* **To-do item**
Restate all entries word for word, minus pictures.
--- Provided data Enclosed Below ---
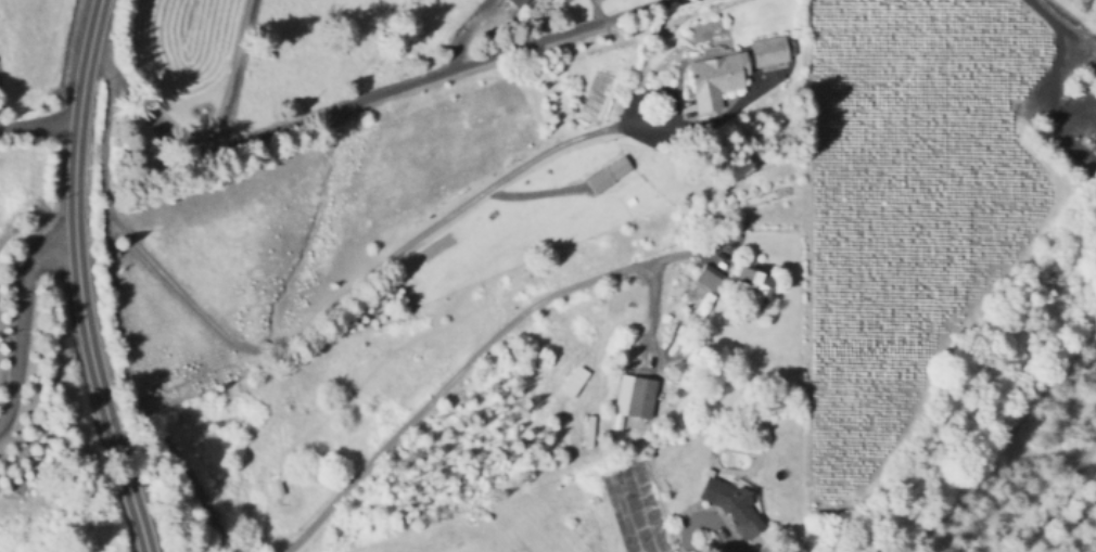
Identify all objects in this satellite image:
building: (517, 3)
road: (1064, 48)
building: (770, 50)
building: (717, 78)
road: (374, 94)
road: (43, 123)
building: (616, 168)
crop: (615, 273)
road: (369, 277)
building: (708, 278)
road: (77, 279)
building: (752, 285)
road: (19, 312)
road: (114, 312)
road: (459, 367)
building: (641, 397)
building: (733, 504)
road: (719, 530)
--- End of Enclosed Provided data ---
* **Answer to this exercise**
Identify all objects in this satellite image:
building: (517, 3)
road: (1064, 48)
building: (770, 50)
building: (717, 78)
road: (374, 94)
road: (43, 123)
building: (616, 168)
crop: (615, 273)
road: (369, 277)
building: (708, 278)
road: (77, 279)
building: (752, 285)
road: (19, 312)
road: (114, 312)
road: (459, 367)
building: (641, 397)
building: (733, 504)
road: (719, 530)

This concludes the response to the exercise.